**DATA SECTION:**
◆ ◆ ◆ ◆ ◆

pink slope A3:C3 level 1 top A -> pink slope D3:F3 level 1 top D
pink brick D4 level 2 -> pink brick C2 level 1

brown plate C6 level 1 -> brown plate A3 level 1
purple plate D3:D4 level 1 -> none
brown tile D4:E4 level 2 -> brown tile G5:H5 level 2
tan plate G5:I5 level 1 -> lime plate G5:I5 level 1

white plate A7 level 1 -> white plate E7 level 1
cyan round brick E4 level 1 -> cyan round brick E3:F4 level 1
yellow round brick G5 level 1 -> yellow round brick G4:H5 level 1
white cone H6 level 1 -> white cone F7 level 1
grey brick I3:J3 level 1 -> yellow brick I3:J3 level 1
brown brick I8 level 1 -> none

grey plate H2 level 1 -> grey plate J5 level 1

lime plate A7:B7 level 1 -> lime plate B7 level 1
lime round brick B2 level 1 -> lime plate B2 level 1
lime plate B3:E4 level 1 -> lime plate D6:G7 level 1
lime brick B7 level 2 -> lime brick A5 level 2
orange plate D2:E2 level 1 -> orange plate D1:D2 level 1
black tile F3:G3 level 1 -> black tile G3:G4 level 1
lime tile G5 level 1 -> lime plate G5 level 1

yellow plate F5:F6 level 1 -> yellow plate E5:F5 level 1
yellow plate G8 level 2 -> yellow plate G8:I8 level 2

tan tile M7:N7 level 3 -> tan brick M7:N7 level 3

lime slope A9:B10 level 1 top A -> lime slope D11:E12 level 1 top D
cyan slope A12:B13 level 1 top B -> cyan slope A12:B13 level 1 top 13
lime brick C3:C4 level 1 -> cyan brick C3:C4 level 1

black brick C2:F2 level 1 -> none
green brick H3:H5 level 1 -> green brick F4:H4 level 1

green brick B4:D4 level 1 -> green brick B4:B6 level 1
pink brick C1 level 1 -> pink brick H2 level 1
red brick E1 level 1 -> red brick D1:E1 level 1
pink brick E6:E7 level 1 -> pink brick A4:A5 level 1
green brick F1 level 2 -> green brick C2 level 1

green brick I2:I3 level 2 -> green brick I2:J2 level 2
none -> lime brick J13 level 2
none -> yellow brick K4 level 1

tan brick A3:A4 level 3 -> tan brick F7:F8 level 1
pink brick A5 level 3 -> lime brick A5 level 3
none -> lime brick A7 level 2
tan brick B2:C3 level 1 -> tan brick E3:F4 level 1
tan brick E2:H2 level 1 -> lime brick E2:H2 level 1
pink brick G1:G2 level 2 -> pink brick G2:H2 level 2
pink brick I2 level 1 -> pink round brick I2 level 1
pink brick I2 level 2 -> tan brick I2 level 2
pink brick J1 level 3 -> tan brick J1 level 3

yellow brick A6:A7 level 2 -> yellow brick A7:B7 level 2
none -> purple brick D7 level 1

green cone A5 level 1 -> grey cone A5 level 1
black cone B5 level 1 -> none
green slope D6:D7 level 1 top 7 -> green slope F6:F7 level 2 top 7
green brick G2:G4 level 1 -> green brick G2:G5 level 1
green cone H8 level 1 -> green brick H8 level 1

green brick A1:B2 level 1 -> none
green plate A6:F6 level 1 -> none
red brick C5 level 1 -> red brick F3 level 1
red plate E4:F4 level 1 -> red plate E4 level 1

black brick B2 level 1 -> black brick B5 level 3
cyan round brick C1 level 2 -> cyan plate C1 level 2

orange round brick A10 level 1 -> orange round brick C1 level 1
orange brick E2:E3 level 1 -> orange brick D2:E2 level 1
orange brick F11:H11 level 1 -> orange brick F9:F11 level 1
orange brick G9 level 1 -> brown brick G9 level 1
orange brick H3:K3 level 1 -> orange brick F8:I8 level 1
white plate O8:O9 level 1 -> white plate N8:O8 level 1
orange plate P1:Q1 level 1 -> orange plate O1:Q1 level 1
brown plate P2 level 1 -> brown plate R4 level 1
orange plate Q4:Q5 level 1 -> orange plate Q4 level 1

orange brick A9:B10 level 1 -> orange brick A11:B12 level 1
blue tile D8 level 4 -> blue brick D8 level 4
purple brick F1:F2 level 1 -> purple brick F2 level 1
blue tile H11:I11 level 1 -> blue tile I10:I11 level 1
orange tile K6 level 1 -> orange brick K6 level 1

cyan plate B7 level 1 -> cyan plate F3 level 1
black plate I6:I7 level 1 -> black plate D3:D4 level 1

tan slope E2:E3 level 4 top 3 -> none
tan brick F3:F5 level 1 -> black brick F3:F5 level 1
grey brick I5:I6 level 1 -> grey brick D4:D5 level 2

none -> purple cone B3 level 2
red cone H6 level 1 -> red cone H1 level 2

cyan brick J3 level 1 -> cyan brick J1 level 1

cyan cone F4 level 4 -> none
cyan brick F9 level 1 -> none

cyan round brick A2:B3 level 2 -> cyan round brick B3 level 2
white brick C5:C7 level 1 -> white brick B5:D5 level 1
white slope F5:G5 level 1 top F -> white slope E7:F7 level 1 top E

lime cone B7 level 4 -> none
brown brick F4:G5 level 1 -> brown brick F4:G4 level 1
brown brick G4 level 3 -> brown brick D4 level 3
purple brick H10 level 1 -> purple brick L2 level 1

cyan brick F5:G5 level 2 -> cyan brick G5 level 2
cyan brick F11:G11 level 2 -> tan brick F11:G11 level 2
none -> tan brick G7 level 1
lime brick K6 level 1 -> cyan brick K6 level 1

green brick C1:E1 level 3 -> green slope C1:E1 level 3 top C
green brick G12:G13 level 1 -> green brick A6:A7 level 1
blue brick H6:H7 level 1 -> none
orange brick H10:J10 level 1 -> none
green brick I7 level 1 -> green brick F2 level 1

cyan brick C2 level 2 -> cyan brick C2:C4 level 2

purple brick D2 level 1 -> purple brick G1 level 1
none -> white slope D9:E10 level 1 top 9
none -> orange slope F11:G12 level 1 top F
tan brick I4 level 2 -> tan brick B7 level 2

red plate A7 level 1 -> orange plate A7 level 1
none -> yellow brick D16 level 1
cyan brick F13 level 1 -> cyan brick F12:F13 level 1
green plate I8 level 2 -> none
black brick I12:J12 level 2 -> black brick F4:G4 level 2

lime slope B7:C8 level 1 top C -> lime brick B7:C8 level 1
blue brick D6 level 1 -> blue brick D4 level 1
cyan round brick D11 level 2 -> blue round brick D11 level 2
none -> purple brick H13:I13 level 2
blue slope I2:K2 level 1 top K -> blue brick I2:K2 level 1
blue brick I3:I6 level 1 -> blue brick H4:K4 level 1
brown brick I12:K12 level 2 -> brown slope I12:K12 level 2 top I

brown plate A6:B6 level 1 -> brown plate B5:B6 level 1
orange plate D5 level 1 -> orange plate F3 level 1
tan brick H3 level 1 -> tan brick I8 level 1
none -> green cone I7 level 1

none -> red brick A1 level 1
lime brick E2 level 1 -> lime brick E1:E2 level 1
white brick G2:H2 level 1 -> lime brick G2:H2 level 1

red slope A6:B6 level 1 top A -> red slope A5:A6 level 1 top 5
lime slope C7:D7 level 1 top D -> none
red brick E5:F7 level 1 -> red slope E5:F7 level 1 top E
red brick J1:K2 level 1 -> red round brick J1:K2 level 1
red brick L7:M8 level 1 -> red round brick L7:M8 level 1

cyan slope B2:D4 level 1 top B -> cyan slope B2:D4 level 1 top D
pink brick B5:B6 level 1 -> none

◆ ◆ ◆ ◆ ◆

**WHAT YOU NEED TO DO:**
Only the lines above starting with the one with "black tile F3:G3" and going through the one with "lime slope A9:B10" are to be copied, word for word and with both ends kept.

**YOUR RESPONSE:**
black tile F3:G3 level 1 -> black tile G3:G4 level 1
lime tile G5 level 1 -> lime plate G5 level 1

yellow plate F5:F6 level 1 -> yellow plate E5:F5 level 1
yellow plate G8 level 2 -> yellow plate G8:I8 level 2

tan tile M7:N7 level 3 -> tan brick M7:N7 level 3

lime slope A9:B10 level 1 top A -> lime slope D11:E12 level 1 top D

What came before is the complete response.